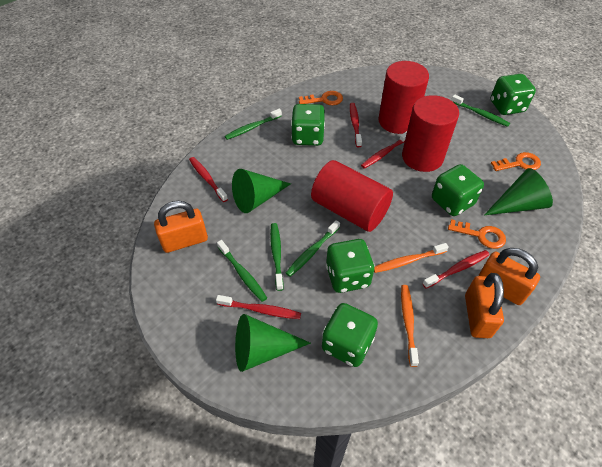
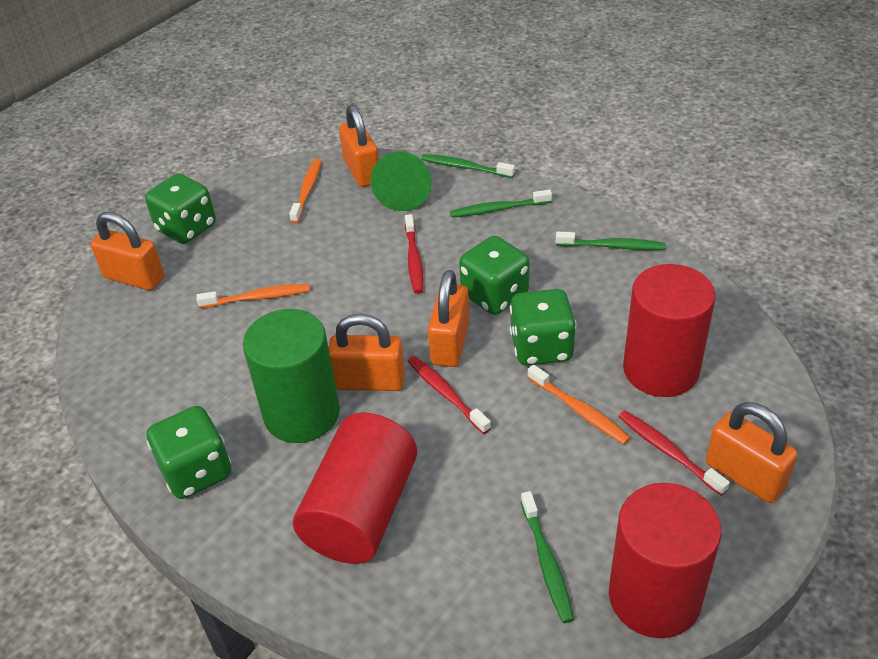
green cone: 3 -> 1
green cylinder: 0 -> 1
green dice: 5 -> 4
green toothbrush: 5 -> 4
orange key: 3 -> 0
orange padlock: 3 -> 5
orange toothbrush: 2 -> 3
red toothbrush: 5 -> 3

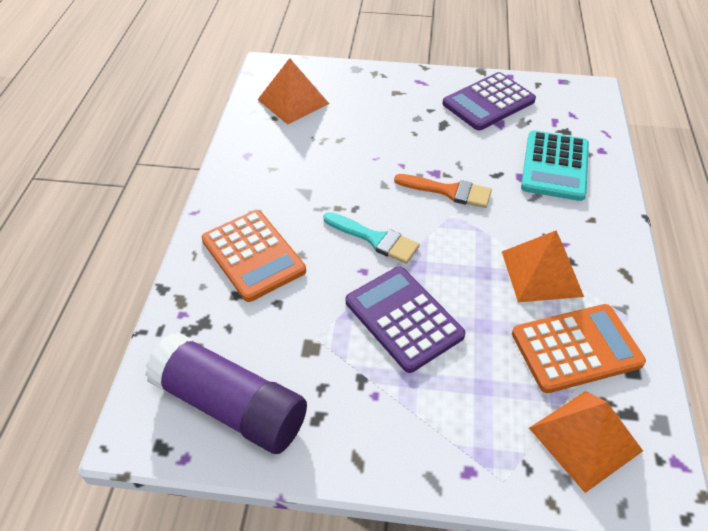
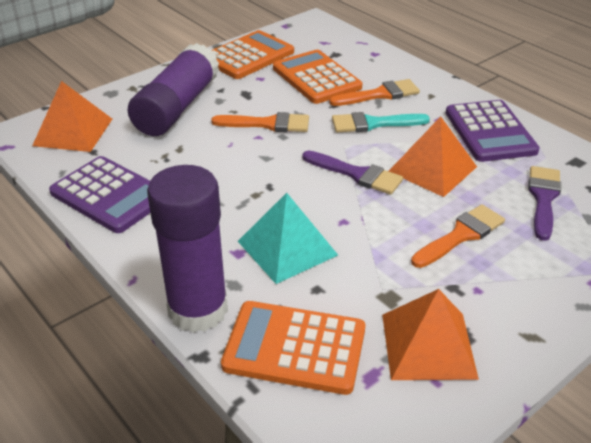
orange brush: 1 -> 3
orange calculator: 2 -> 3
purple brush: 0 -> 2
purple glue stick: 1 -> 2
turquoise calculator: 1 -> 0
turquoise pyramid: 0 -> 1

------------------------

_Problem details_: Leaving out all pictures, transcribe the listing exactly.

_Output_:
green cone: 3 -> 1
green cylinder: 0 -> 1
green dice: 5 -> 4
green toothbrush: 5 -> 4
orange key: 3 -> 0
orange padlock: 3 -> 5
orange toothbrush: 2 -> 3
red toothbrush: 5 -> 3

orange brush: 1 -> 3
orange calculator: 2 -> 3
purple brush: 0 -> 2
purple glue stick: 1 -> 2
turquoise calculator: 1 -> 0
turquoise pyramid: 0 -> 1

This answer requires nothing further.